Where a record holds a picture, leave the picture out; otherwise repeat every record exactly.

------------------------------------------------------------

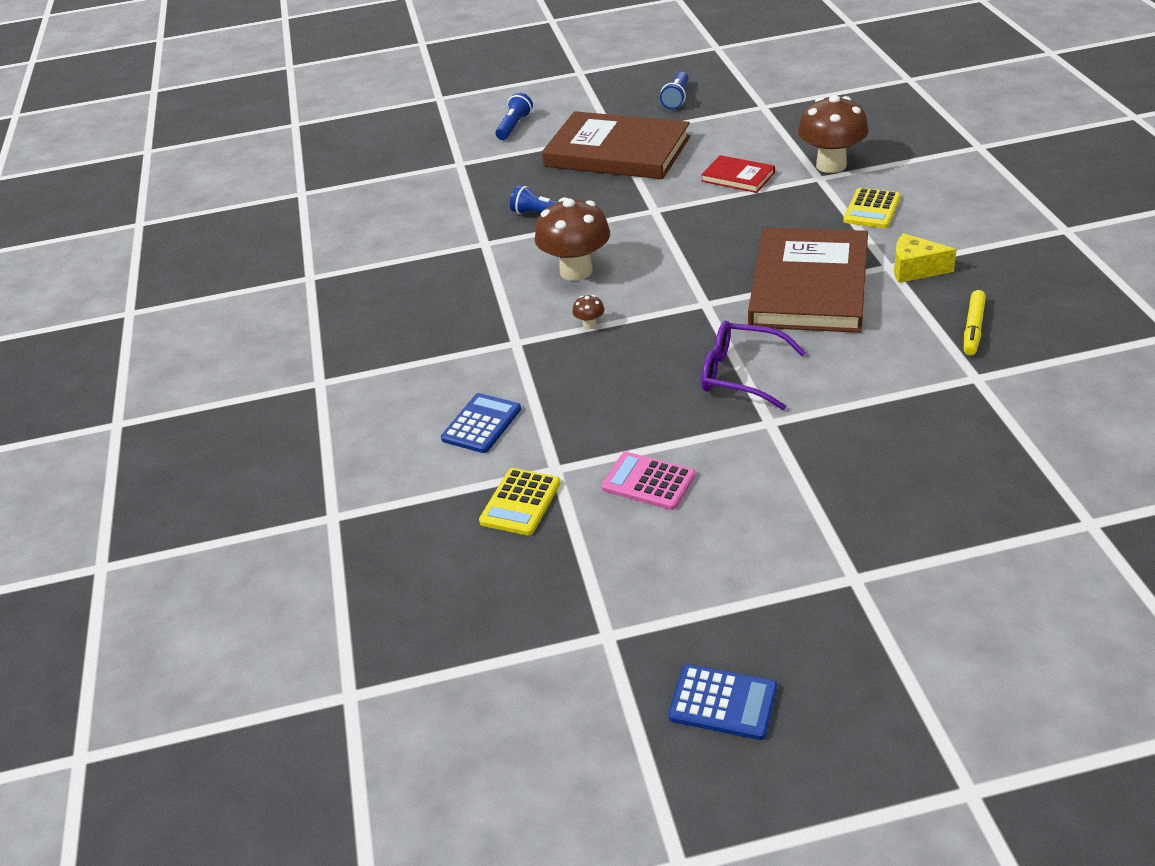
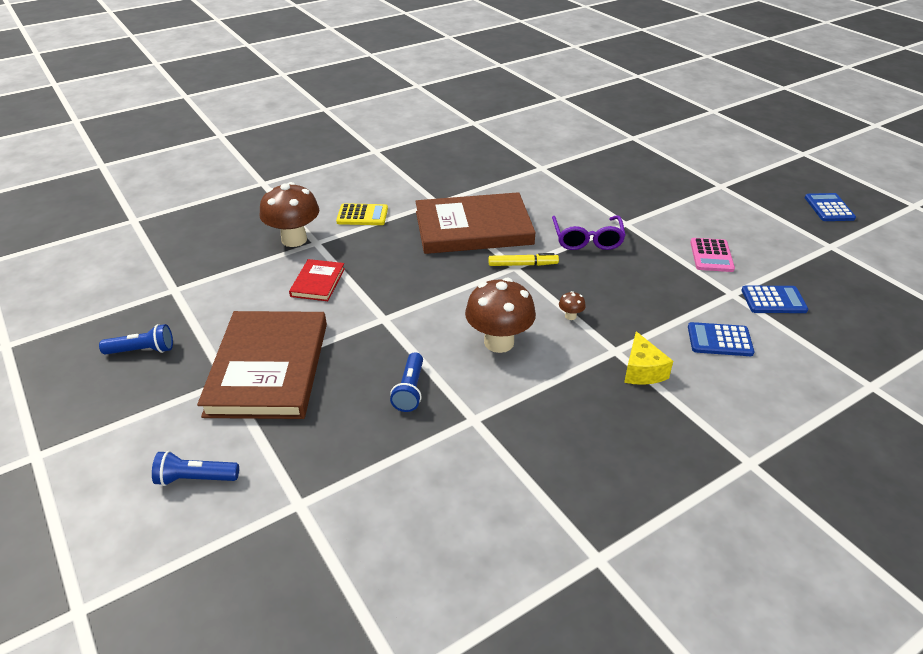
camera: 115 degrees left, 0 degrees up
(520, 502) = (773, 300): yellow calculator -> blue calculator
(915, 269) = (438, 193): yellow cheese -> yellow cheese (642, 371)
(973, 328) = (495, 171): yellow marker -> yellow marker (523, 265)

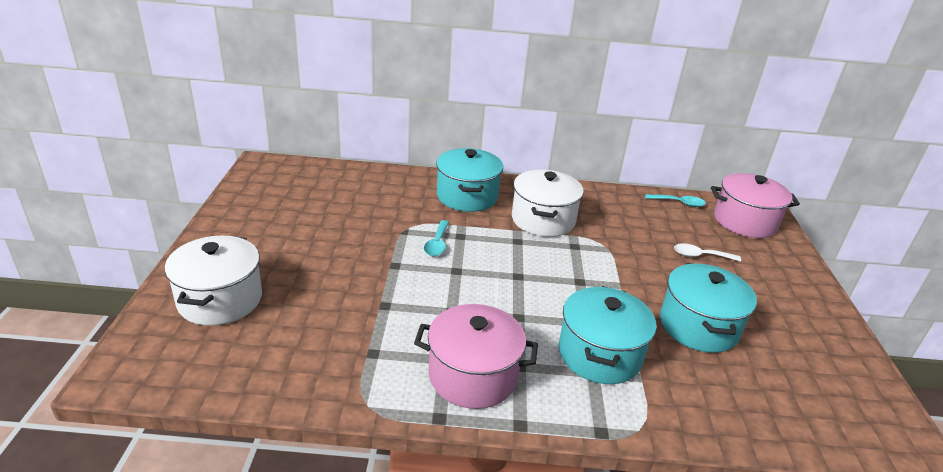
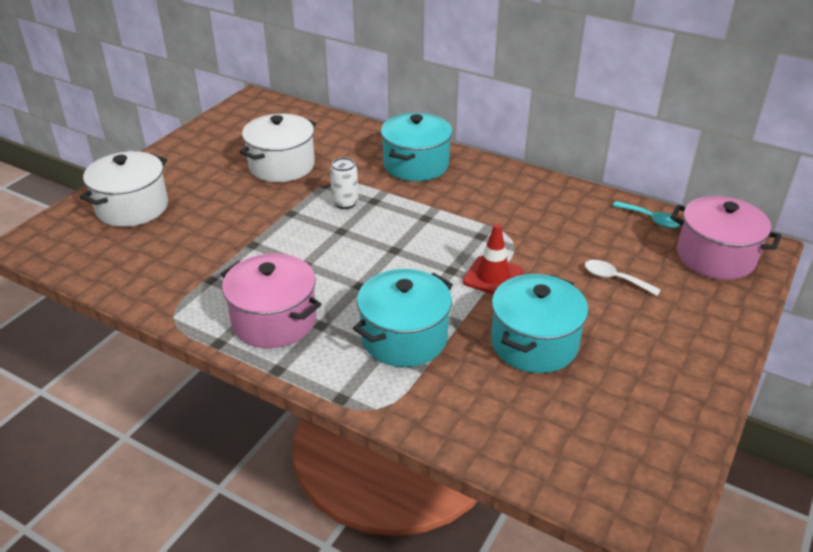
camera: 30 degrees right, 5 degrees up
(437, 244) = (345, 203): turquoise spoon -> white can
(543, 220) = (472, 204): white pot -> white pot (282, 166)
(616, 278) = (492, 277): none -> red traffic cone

------------------------------------------------------------

WRITTEN SOLUTION:
camera: 115 degrees left, 0 degrees up
(520, 502) = (773, 300): yellow calculator -> blue calculator
(915, 269) = (438, 193): yellow cheese -> yellow cheese (642, 371)
(973, 328) = (495, 171): yellow marker -> yellow marker (523, 265)

camera: 30 degrees right, 5 degrees up
(437, 244) = (345, 203): turquoise spoon -> white can
(543, 220) = (472, 204): white pot -> white pot (282, 166)
(616, 278) = (492, 277): none -> red traffic cone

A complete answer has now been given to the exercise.